◆ **WORK ITEM**: Lines in the listing below may contain the string "AGND". Say how many do, giving only the number.

◆ **RECORD EXTRACTS**:
-- Opening Marker --
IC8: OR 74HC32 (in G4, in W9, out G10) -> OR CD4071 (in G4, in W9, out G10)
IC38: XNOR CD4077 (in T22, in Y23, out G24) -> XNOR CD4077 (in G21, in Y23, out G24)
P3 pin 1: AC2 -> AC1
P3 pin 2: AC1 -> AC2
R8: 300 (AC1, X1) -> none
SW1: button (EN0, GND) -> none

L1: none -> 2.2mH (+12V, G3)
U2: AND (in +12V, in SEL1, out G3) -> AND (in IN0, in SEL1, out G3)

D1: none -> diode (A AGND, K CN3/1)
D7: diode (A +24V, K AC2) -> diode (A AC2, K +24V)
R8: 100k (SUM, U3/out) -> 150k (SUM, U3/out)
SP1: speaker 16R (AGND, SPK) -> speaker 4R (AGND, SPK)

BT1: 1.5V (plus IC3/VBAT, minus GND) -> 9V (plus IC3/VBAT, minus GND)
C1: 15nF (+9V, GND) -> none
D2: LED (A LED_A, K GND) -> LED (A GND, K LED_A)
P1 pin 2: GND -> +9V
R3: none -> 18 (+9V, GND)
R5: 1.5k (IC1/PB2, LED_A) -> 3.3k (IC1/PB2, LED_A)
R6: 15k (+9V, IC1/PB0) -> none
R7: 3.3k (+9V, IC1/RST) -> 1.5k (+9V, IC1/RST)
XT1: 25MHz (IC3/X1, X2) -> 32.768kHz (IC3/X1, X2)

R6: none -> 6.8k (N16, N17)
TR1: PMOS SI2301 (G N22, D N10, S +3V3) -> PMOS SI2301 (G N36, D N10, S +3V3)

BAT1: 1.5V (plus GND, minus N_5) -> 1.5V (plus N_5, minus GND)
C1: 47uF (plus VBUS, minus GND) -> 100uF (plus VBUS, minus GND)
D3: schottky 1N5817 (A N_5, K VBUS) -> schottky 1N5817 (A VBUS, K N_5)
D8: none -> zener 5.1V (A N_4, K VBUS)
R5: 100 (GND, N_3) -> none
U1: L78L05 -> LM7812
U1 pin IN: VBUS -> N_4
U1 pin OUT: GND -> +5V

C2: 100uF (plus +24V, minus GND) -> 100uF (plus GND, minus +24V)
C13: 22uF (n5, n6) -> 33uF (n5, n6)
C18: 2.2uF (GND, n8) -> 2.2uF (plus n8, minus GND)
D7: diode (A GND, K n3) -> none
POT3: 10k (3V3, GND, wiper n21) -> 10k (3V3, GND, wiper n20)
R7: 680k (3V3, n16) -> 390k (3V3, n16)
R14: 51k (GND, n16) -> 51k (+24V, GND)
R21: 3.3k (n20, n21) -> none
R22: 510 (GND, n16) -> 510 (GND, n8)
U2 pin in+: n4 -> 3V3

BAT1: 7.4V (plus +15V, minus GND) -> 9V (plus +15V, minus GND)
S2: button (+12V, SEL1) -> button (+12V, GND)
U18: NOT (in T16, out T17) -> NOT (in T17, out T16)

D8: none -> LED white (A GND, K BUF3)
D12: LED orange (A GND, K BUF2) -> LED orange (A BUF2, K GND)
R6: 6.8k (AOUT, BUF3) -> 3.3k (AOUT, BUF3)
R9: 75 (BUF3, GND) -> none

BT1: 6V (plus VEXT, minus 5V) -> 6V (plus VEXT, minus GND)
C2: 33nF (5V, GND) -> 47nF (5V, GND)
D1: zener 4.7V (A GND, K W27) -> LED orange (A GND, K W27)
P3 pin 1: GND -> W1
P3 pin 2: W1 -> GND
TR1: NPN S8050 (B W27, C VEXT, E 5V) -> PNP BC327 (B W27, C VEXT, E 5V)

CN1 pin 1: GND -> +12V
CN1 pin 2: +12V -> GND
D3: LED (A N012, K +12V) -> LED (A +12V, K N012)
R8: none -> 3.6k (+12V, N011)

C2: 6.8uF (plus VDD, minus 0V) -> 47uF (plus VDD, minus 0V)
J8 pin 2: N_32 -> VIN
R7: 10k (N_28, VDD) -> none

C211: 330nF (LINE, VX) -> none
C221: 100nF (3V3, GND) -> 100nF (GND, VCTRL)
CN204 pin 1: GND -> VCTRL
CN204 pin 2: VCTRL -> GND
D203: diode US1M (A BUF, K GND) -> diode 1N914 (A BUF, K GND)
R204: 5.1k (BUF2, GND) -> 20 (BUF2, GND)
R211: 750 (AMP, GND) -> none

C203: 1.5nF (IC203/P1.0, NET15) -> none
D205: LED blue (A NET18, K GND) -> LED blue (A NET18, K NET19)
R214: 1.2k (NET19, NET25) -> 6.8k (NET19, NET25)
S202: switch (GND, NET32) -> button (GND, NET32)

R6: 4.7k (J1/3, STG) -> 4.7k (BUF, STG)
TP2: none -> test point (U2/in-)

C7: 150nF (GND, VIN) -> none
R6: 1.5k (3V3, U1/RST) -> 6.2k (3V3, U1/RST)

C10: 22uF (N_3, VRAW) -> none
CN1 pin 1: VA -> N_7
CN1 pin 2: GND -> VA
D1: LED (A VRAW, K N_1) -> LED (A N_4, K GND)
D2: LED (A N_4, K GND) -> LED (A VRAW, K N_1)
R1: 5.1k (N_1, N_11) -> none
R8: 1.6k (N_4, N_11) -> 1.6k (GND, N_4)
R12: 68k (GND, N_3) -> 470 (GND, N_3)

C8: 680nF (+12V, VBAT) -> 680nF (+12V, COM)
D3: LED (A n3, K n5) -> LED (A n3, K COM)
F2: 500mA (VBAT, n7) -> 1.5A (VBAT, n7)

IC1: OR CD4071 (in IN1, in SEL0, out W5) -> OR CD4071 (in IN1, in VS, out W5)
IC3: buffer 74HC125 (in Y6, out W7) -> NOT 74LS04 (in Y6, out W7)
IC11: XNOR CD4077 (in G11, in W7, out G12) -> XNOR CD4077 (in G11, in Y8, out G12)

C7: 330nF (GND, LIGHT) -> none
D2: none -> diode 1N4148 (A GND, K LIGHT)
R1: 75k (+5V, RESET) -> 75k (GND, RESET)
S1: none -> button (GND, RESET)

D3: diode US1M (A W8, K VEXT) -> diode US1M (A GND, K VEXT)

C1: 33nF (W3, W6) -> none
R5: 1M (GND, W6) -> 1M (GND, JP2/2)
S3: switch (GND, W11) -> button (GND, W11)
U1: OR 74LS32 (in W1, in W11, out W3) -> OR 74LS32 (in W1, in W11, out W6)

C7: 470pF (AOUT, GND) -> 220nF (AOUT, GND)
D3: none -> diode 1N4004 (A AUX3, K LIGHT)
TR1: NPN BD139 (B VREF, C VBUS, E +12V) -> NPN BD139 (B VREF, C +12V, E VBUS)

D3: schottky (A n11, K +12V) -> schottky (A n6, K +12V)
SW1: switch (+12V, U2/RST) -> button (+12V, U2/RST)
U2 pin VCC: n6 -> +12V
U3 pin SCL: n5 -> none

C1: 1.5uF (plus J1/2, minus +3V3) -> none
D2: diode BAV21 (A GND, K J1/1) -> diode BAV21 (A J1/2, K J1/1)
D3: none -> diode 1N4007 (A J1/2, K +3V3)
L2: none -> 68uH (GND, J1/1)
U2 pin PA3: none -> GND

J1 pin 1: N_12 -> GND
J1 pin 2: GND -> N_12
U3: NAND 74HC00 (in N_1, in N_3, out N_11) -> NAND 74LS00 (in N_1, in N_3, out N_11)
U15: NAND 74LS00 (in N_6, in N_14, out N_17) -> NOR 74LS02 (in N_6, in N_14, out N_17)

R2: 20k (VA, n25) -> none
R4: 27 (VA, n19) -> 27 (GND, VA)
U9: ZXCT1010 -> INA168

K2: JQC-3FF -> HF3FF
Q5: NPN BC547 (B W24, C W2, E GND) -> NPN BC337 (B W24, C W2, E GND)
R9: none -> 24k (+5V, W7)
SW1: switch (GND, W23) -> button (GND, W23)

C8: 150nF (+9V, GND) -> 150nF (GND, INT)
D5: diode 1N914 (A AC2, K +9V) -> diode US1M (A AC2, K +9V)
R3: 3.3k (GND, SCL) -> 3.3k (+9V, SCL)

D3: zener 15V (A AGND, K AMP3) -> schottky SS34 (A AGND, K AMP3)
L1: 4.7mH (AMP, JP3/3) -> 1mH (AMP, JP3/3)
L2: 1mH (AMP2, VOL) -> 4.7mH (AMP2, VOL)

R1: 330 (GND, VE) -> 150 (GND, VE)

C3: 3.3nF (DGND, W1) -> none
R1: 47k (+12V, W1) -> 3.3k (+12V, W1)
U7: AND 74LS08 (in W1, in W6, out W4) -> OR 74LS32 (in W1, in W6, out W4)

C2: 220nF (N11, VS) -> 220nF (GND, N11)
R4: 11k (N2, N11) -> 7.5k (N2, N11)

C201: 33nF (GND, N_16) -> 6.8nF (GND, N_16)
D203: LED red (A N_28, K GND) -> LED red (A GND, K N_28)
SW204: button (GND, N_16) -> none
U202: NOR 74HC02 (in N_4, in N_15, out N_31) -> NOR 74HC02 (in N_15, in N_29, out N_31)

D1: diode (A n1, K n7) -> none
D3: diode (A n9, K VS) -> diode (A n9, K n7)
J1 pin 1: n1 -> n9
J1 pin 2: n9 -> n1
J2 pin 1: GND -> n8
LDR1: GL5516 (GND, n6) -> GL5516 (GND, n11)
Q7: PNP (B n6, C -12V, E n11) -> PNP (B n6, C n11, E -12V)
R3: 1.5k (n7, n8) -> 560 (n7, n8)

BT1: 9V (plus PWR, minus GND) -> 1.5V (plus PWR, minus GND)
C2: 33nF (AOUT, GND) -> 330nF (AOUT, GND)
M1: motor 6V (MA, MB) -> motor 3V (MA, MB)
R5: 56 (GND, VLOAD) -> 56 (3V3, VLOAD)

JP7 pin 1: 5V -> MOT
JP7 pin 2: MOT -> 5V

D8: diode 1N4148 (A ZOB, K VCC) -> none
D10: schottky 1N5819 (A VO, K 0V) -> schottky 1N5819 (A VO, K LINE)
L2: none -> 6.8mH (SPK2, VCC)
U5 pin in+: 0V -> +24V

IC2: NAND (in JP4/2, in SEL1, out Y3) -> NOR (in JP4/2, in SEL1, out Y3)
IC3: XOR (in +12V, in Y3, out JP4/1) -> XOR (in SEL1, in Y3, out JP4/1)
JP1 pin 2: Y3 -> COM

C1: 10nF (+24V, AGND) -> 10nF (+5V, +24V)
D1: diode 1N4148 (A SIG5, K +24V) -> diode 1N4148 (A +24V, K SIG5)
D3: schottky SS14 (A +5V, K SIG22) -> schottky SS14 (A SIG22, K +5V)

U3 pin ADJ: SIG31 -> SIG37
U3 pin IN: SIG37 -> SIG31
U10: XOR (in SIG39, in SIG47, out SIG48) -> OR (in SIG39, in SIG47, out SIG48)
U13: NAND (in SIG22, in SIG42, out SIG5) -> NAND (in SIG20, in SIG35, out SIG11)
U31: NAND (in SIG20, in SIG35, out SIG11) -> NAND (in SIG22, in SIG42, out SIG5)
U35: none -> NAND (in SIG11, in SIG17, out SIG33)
-- Closing Marker --
◆ **RESPONSE TO THE TASK**: 4